(GIVEN DATA):

BEGIN

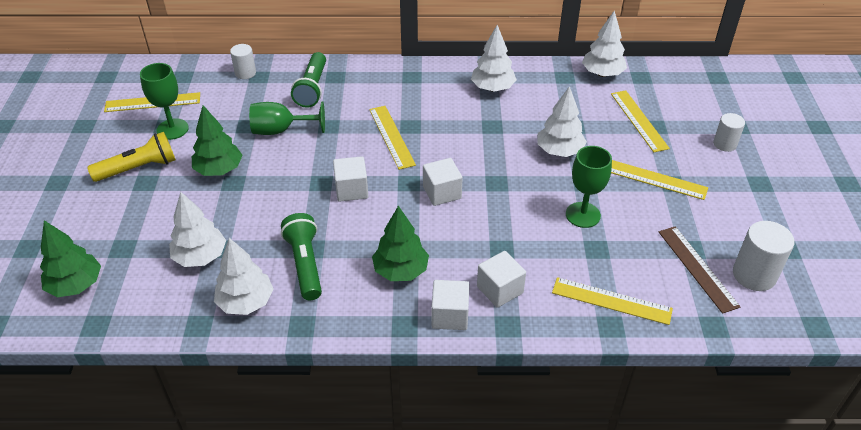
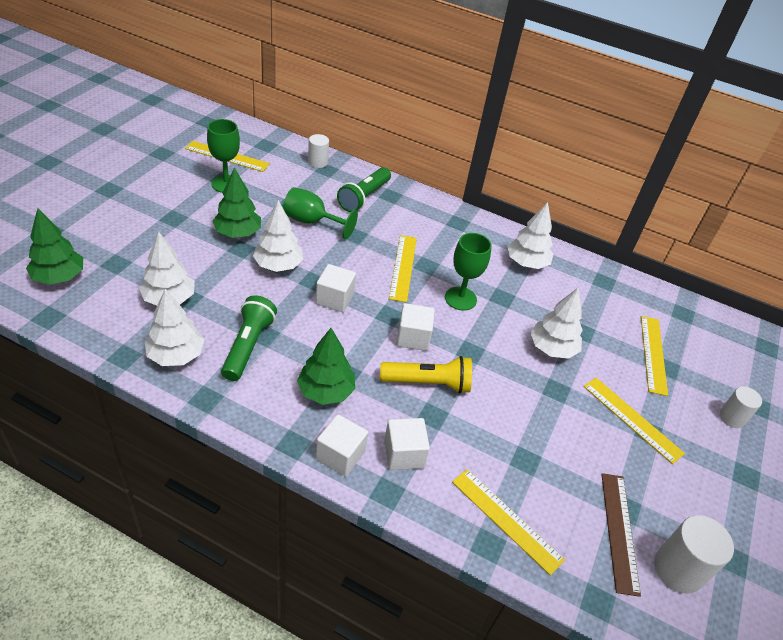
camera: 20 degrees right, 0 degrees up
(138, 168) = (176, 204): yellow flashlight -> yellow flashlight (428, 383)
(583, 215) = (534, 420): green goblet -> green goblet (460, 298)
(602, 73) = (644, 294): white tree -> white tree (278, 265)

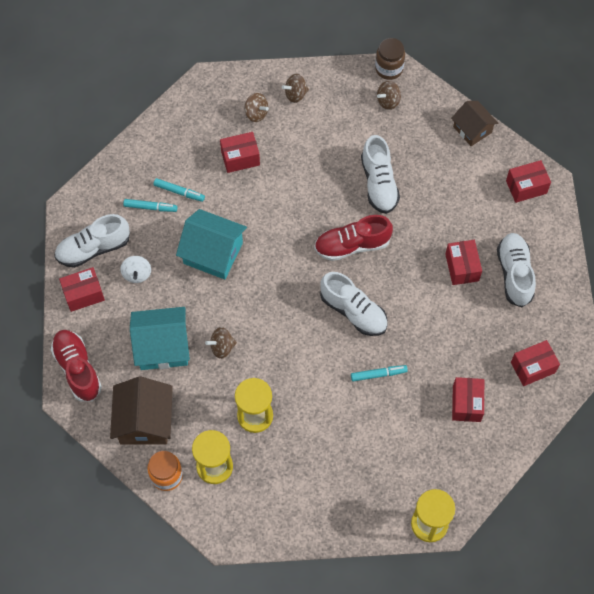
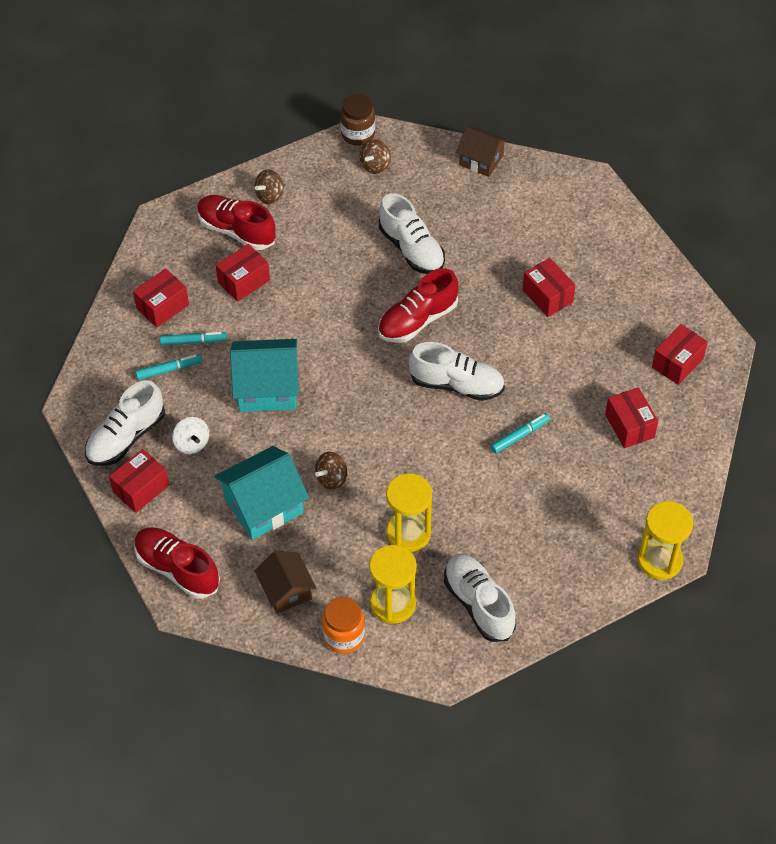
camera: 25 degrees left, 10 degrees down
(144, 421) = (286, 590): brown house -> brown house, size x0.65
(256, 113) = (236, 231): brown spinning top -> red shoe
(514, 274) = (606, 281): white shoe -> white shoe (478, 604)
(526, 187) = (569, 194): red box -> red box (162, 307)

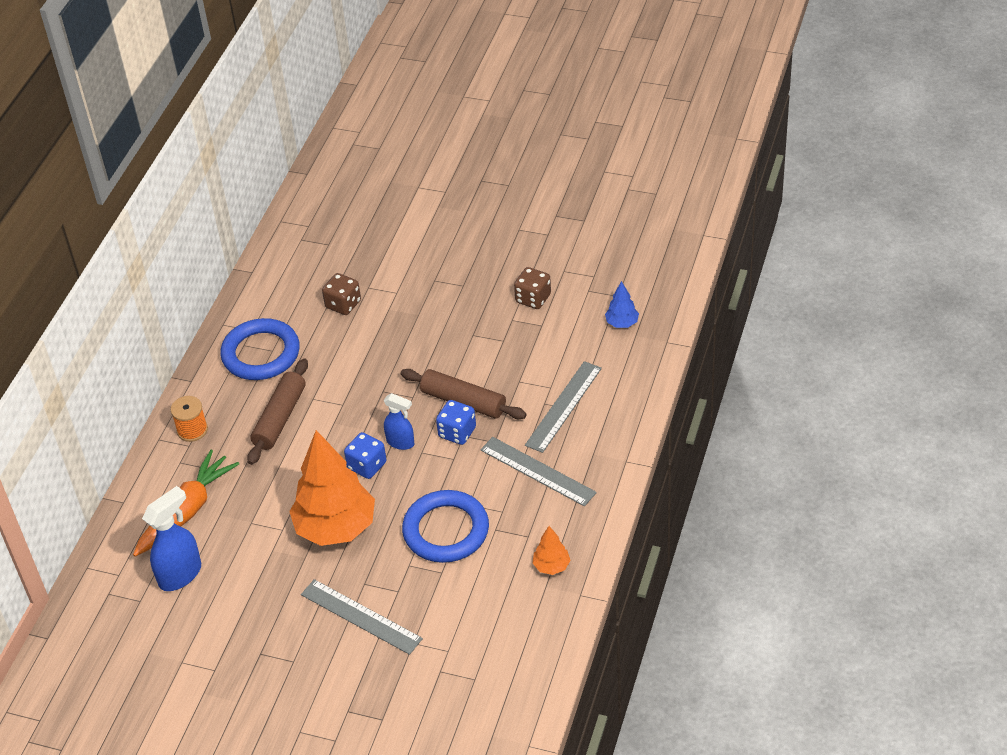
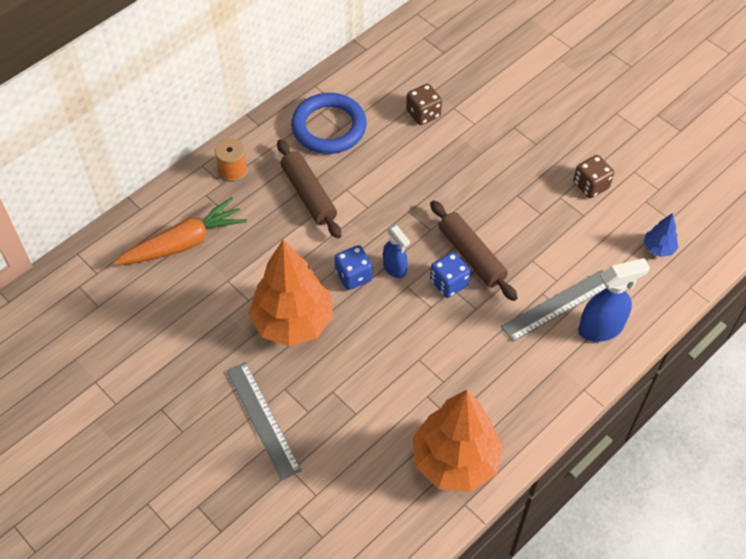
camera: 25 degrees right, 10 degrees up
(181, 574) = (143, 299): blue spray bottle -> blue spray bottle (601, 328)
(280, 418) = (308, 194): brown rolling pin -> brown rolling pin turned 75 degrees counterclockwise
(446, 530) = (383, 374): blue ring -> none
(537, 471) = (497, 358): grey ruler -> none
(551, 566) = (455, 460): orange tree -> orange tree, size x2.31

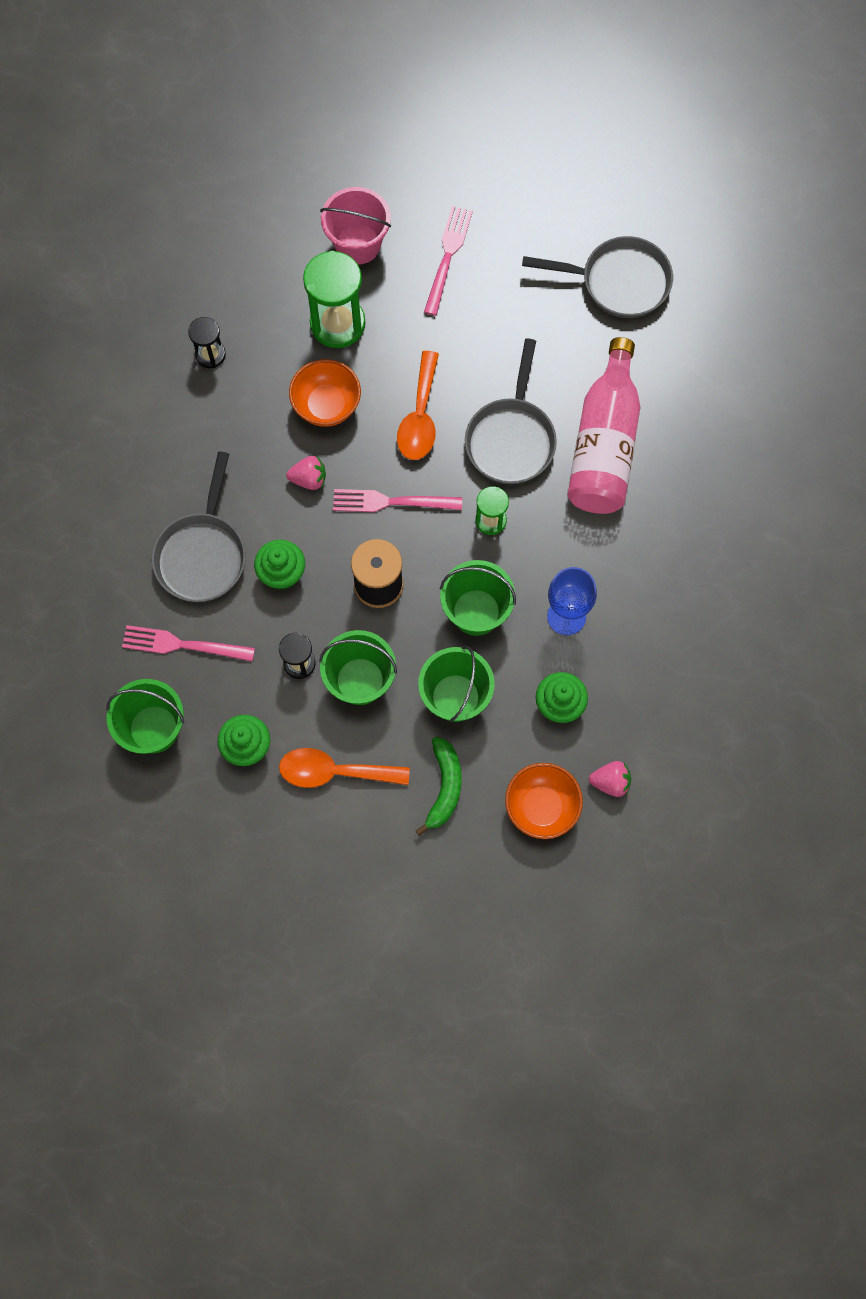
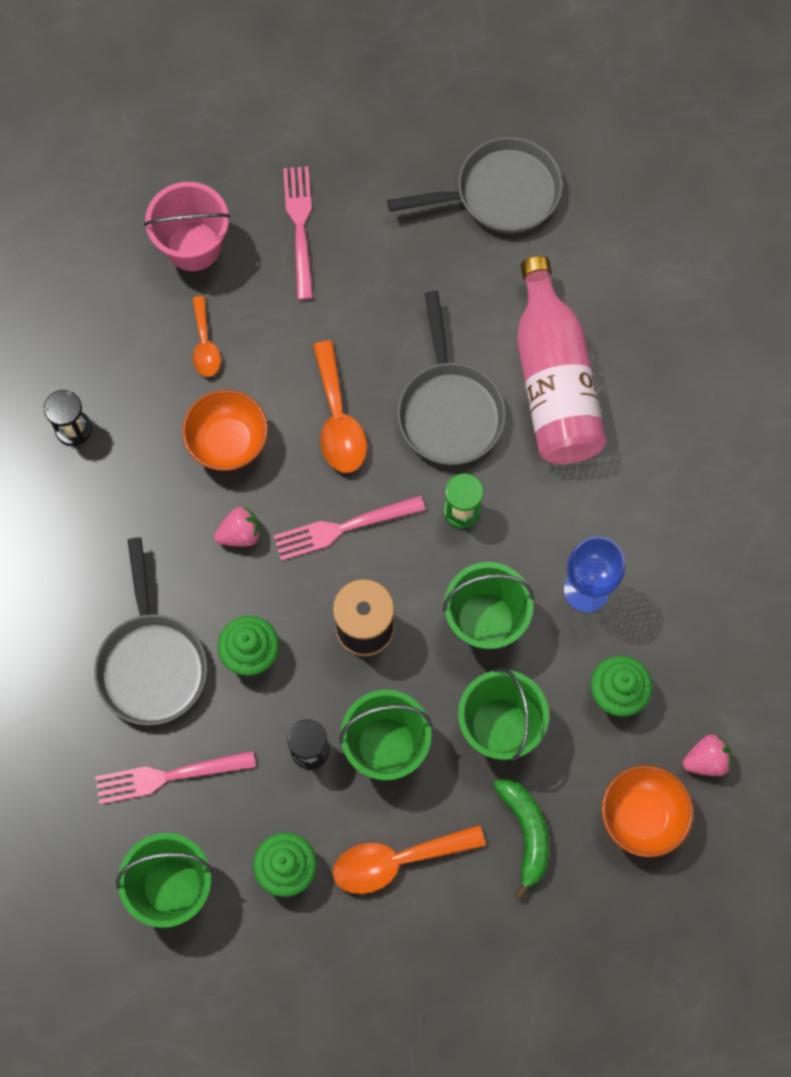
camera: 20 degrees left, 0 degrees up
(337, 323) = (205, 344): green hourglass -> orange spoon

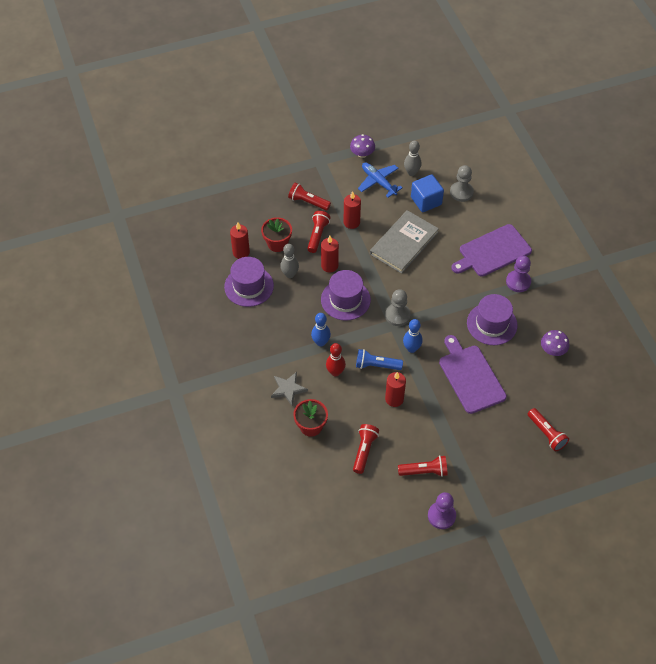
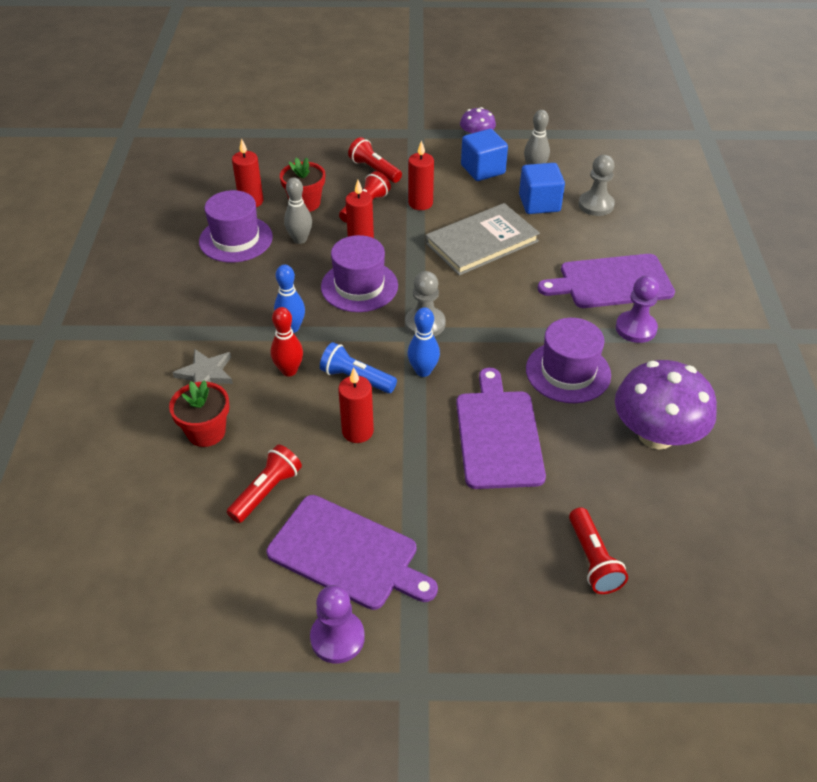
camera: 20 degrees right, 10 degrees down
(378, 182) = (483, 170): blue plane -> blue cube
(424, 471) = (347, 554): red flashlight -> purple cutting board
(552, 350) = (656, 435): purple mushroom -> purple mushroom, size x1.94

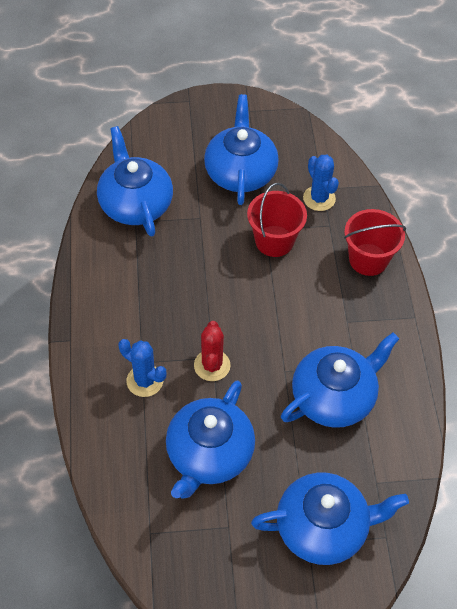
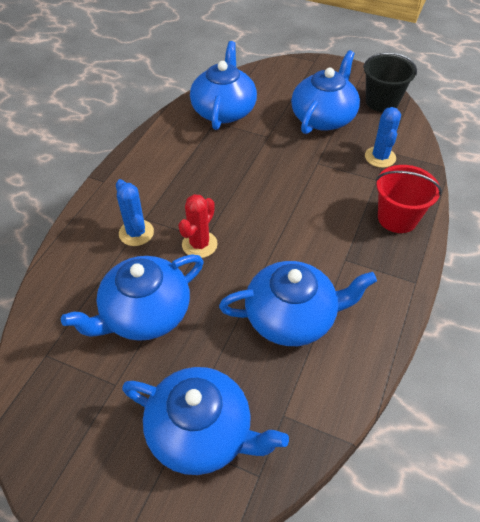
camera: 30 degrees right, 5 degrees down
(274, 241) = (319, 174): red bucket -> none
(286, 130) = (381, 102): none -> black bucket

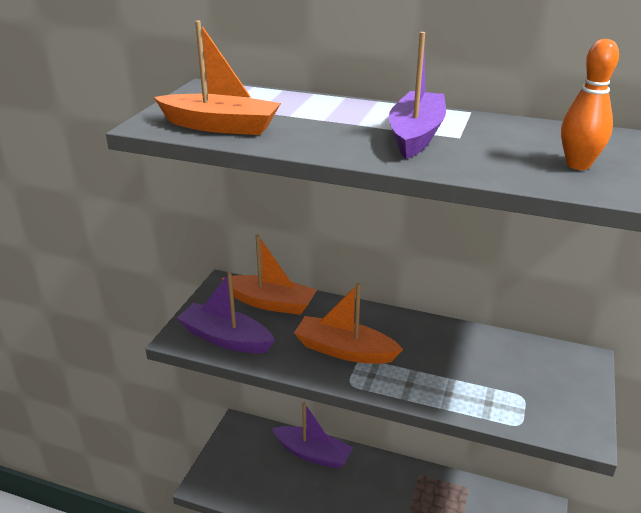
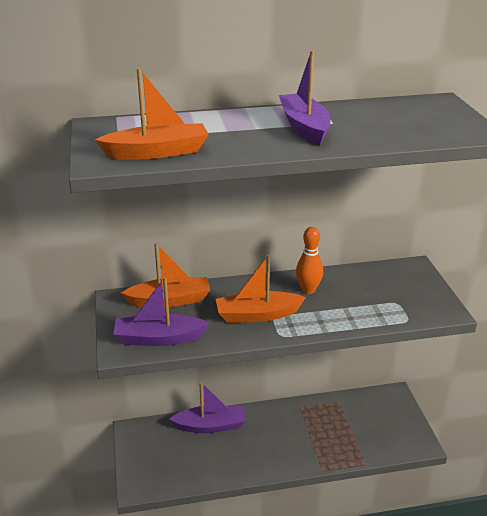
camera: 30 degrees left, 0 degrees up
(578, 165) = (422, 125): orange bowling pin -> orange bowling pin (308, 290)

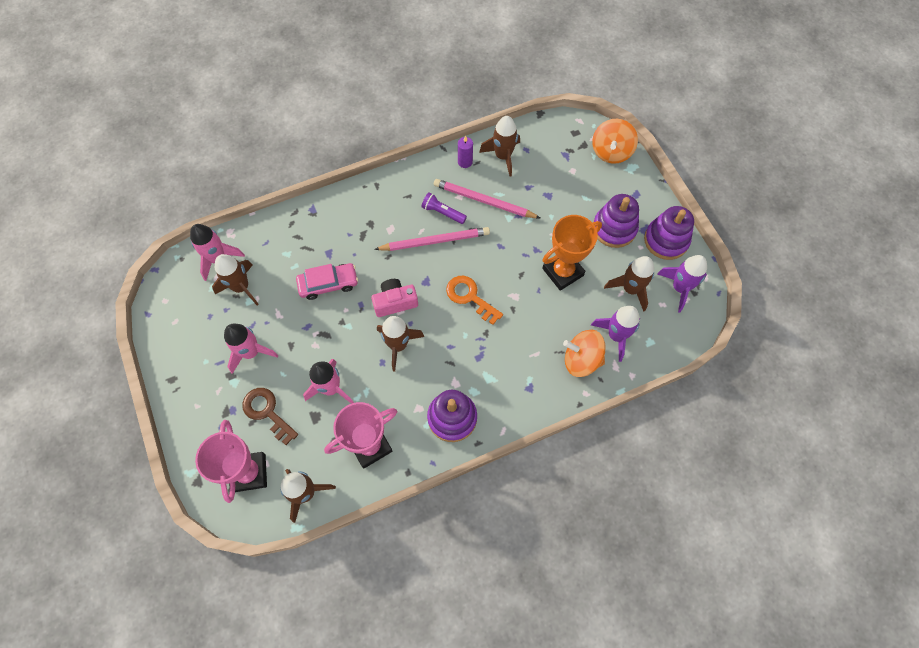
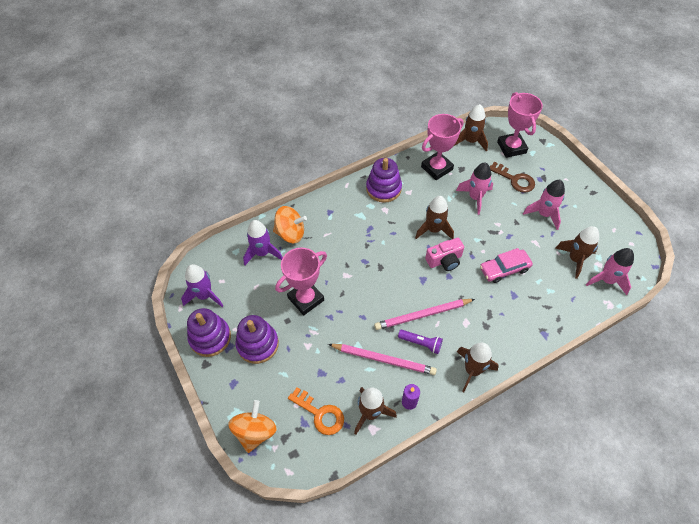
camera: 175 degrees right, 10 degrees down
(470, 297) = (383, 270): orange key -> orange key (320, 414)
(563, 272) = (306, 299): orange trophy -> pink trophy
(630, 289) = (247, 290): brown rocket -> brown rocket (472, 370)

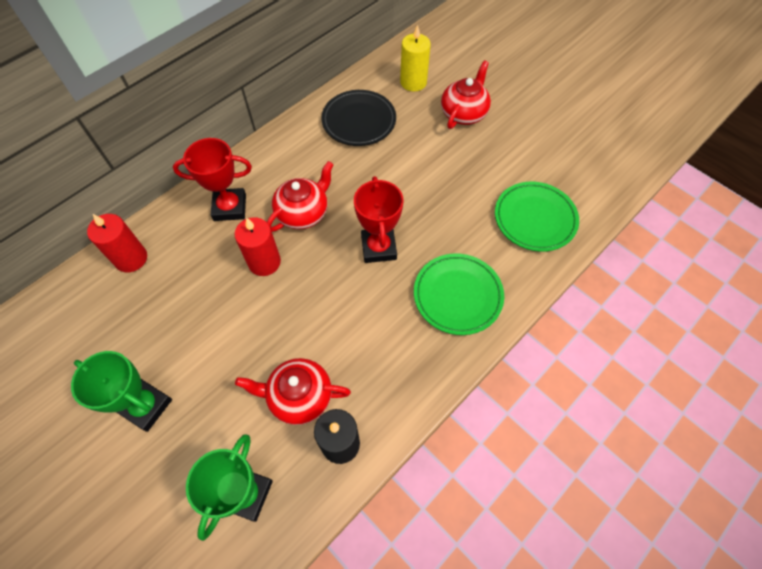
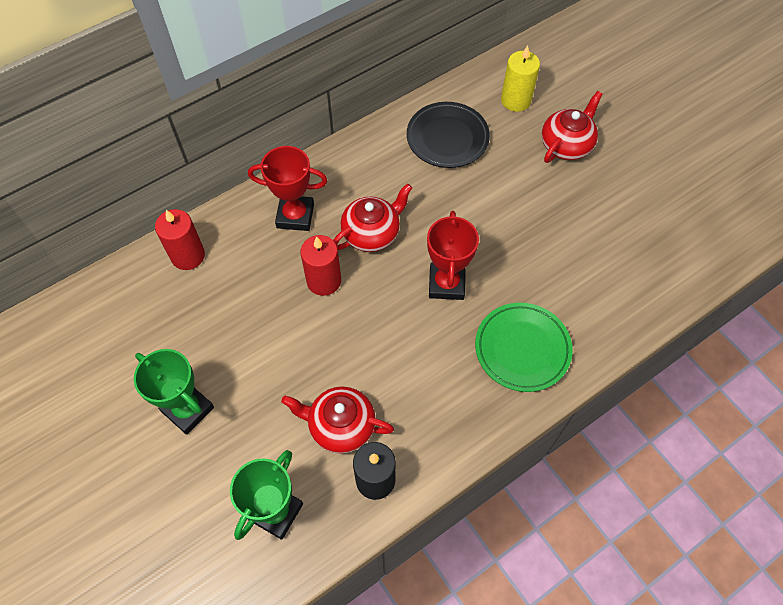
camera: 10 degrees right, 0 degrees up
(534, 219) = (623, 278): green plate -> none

END

Please write out, word for word, each line from the one with "(337, 323) = (205, 344): green" to the last line of the data, keeping both ends and omitting pictures.

(COMPLETED EXERCISE):
(337, 323) = (205, 344): green hourglass -> orange spoon

camera: 20 degrees right, 10 degrees down
(378, 182) = (483, 170): blue plane -> blue cube
(424, 471) = (347, 554): red flashlight -> purple cutting board
(552, 350) = (656, 435): purple mushroom -> purple mushroom, size x1.94

camera: 30 degrees right, 5 degrees down
(274, 241) = (319, 174): red bucket -> none
(286, 130) = (381, 102): none -> black bucket

camera: 30 degrees left, 0 degrees up
(578, 165) = (422, 125): orange bowling pin -> orange bowling pin (308, 290)

camera: 175 degrees right, 10 degrees down
(470, 297) = (383, 270): orange key -> orange key (320, 414)
(563, 272) = (306, 299): orange trophy -> pink trophy
(630, 289) = (247, 290): brown rocket -> brown rocket (472, 370)

camera: 10 degrees right, 0 degrees up
(534, 219) = (623, 278): green plate -> none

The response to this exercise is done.